WHAT TO WORK ON
Copy the lines in the records below word for word, starting at the line containing "In the image, suede-like" and ending at the line containing "In the scene shown: Which".

Records of scene-based questions
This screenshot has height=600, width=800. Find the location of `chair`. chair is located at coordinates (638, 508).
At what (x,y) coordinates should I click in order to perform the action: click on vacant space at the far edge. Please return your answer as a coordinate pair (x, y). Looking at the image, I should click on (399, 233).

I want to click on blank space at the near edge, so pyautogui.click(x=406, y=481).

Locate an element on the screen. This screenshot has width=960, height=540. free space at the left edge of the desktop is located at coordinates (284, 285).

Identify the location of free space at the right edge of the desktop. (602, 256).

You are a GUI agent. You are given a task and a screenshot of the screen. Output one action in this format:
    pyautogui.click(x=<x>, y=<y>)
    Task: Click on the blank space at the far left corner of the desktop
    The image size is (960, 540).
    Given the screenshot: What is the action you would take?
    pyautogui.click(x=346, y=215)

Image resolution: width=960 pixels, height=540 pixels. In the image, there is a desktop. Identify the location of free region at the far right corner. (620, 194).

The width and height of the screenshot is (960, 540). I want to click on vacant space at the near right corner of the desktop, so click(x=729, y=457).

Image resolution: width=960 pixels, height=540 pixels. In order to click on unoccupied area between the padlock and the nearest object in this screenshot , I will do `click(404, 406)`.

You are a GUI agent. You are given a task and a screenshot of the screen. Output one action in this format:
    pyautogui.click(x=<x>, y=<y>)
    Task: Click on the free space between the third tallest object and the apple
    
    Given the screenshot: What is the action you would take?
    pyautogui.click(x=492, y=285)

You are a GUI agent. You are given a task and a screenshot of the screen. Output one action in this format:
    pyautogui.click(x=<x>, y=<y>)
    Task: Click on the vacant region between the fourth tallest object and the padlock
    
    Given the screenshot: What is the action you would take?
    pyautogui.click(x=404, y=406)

* * *

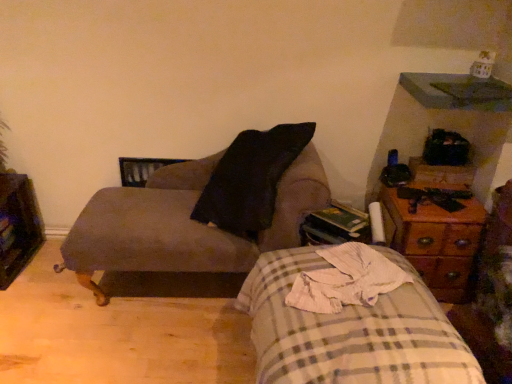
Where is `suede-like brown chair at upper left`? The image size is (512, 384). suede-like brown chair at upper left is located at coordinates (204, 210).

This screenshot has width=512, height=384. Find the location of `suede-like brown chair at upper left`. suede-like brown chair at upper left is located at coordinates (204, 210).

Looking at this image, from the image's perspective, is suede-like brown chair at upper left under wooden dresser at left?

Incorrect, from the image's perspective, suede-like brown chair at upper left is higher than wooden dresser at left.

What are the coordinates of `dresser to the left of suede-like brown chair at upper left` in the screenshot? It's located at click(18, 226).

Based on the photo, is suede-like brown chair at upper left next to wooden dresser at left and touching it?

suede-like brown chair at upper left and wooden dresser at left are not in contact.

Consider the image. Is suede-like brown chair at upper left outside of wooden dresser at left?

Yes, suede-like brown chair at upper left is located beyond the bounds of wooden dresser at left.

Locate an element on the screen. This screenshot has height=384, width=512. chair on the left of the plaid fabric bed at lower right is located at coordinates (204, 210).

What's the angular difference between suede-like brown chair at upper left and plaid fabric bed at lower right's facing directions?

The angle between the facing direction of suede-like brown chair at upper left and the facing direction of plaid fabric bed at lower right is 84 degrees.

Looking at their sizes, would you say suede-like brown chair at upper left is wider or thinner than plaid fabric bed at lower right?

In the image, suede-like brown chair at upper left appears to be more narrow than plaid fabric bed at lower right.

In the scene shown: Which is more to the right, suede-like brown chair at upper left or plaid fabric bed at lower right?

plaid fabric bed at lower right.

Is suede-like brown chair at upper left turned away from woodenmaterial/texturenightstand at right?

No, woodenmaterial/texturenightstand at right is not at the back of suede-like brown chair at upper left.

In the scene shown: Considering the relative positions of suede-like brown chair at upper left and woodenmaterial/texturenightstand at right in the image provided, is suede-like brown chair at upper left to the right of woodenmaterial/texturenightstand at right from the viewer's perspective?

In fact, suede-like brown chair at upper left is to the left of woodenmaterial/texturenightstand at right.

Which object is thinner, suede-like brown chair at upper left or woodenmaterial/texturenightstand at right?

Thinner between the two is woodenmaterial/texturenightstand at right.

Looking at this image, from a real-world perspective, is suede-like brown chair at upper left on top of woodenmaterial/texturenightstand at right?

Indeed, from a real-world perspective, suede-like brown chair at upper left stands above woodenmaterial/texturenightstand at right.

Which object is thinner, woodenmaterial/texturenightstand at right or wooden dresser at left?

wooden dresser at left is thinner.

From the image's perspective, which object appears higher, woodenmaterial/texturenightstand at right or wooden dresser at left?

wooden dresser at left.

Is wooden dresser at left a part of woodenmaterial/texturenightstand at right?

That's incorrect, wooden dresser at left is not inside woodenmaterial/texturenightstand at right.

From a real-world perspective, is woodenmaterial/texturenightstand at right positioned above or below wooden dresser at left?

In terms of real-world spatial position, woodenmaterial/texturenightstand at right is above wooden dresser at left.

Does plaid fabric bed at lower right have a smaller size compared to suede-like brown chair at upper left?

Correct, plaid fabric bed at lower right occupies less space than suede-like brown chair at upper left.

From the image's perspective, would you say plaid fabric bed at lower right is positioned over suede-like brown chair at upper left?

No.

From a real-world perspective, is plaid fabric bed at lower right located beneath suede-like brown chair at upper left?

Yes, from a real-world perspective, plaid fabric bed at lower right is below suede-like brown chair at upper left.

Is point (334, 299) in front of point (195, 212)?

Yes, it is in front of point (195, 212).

CORRECT OUTPUT
In the image, suede-like brown chair at upper left appears to be more narrow than plaid fabric bed at lower right.

In the scene shown: Which is more to the right, suede-like brown chair at upper left or plaid fabric bed at lower right?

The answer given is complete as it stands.